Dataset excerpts

▬▬▬▬▬▬▬▬▬▬

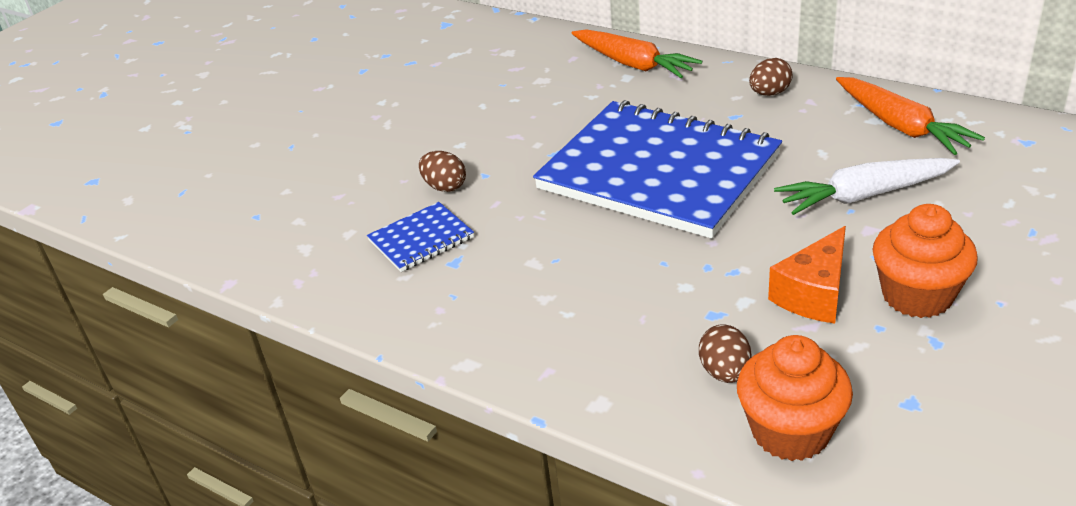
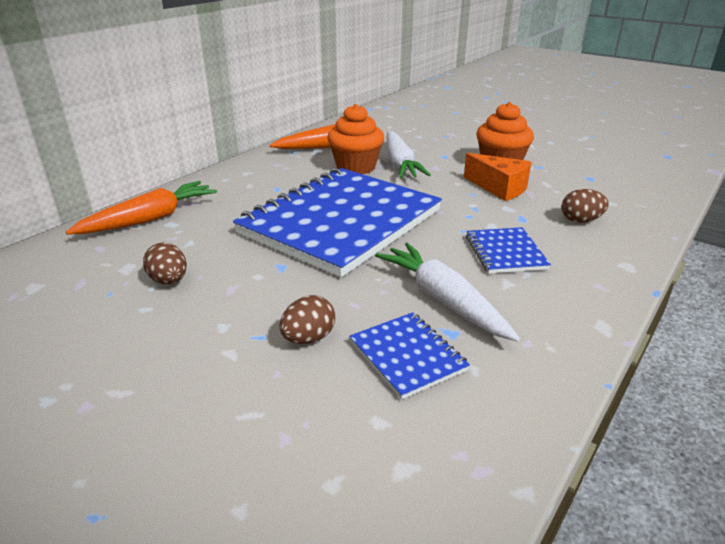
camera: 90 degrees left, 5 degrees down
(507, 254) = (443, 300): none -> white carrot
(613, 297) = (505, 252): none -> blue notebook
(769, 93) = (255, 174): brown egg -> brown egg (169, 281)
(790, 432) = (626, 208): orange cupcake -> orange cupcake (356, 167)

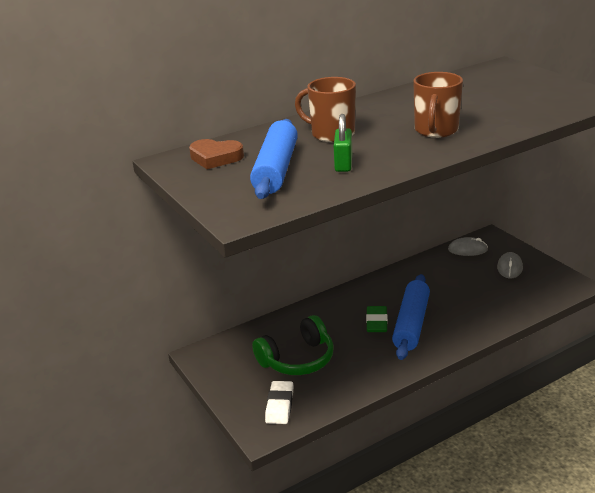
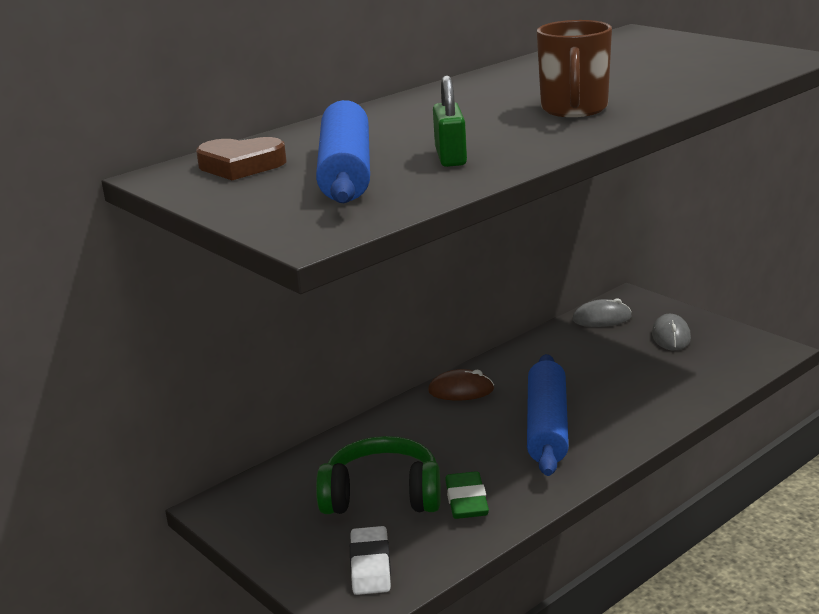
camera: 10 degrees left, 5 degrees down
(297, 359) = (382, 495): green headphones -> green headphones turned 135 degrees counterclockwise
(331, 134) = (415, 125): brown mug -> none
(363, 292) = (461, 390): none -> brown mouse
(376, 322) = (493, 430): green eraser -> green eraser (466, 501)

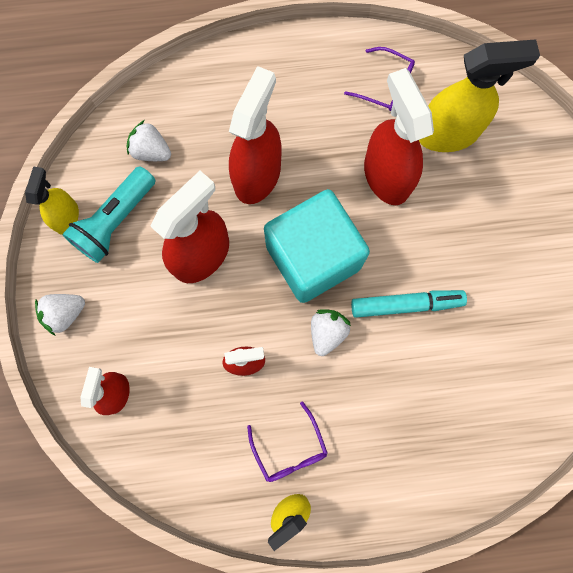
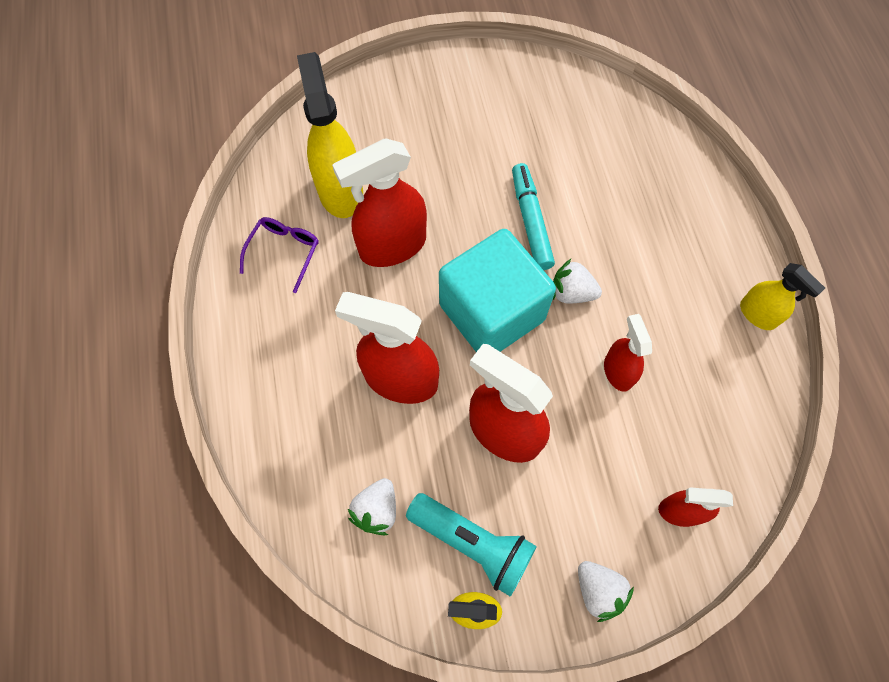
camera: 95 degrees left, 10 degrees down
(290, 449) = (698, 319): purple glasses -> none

▬▬▬▬▬▬▬▬▬▬

Each line from the one containing "camera: 95 degrees left, 10 degrees down" to the close of the records must appear in the output exactly, and no other line.

camera: 95 degrees left, 10 degrees down
(290, 449) = (698, 319): purple glasses -> none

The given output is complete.